Shape position updates
━━━━━━

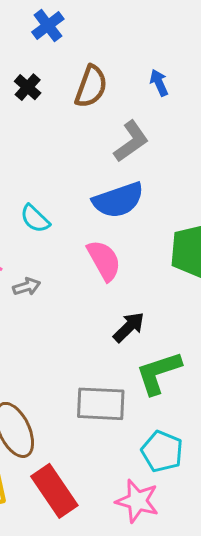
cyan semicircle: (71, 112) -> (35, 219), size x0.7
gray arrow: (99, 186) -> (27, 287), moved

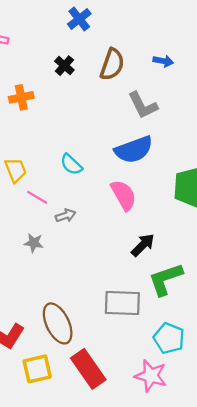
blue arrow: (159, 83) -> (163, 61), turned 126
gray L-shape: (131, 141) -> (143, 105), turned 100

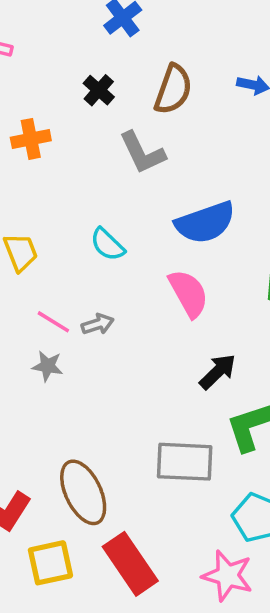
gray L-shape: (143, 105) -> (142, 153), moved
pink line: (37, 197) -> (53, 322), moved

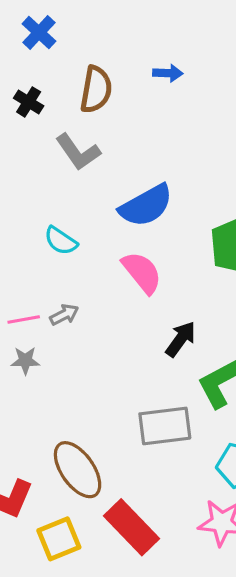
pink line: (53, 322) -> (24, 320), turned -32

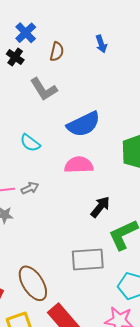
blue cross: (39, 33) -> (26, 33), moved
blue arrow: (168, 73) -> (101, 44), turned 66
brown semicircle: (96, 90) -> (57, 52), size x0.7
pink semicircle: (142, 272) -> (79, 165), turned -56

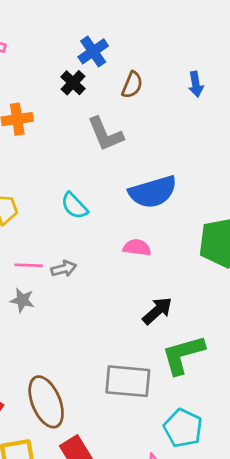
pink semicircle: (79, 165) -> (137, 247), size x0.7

━━━━━━

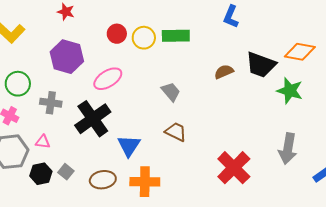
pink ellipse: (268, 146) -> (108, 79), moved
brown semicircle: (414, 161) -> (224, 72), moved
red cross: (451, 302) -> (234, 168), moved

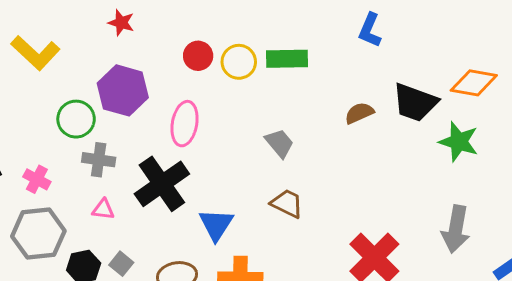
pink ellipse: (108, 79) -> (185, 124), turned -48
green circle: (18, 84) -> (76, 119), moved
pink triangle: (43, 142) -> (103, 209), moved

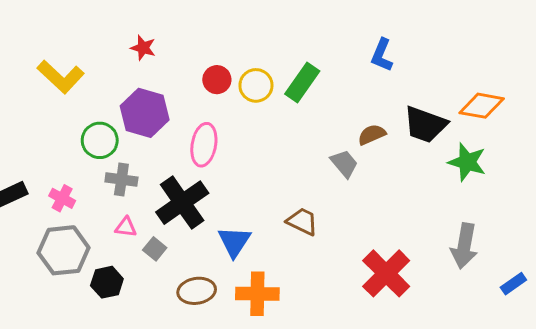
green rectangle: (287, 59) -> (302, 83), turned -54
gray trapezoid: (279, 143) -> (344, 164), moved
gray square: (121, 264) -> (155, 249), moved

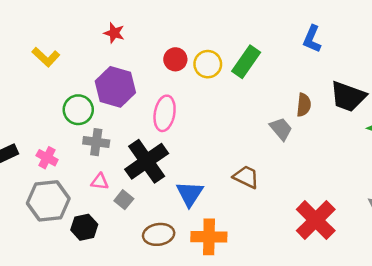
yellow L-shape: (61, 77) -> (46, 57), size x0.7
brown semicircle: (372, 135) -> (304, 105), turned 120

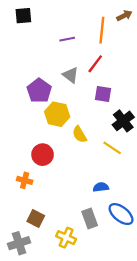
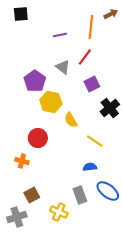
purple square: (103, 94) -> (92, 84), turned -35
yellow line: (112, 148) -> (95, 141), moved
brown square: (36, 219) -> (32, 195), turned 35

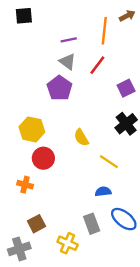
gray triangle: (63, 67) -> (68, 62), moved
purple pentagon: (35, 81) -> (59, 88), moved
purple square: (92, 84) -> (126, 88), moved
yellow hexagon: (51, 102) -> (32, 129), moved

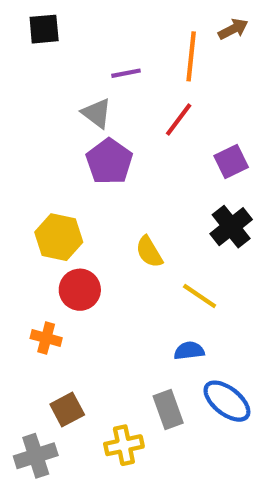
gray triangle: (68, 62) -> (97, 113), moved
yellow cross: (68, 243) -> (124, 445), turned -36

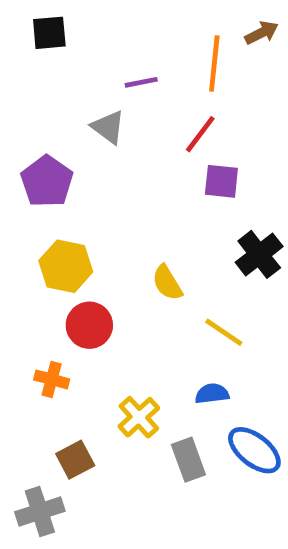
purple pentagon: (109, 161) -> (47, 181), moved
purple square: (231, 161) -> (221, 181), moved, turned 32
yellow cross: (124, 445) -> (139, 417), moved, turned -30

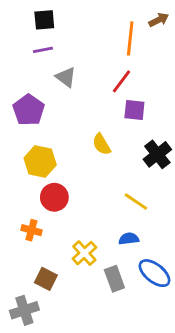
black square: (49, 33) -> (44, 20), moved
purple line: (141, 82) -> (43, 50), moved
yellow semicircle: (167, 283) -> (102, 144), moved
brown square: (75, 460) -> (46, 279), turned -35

━━━━━━

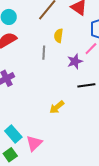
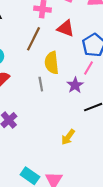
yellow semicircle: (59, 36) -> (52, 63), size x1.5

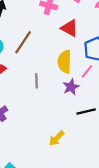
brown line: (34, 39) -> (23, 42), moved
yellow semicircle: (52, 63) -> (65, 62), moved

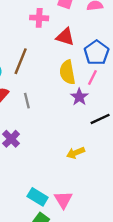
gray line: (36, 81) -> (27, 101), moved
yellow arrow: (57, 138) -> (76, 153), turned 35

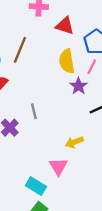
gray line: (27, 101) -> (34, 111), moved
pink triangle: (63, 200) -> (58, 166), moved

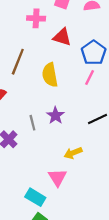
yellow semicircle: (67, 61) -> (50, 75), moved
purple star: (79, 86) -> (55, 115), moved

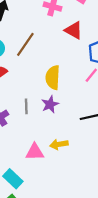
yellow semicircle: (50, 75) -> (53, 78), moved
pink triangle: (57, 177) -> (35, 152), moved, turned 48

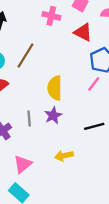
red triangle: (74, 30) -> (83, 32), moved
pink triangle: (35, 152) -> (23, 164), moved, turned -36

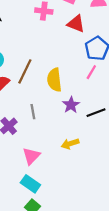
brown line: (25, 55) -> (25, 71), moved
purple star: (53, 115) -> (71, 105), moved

━━━━━━

• _Exercise goal_
Every line above that includes the string "cross" needs to be copied.

• _Exercise solution_
blue cross: (39, 33) -> (26, 33), moved
red cross: (451, 302) -> (234, 168), moved
yellow cross: (68, 243) -> (124, 445), turned -36
yellow cross: (124, 445) -> (139, 417), moved, turned -30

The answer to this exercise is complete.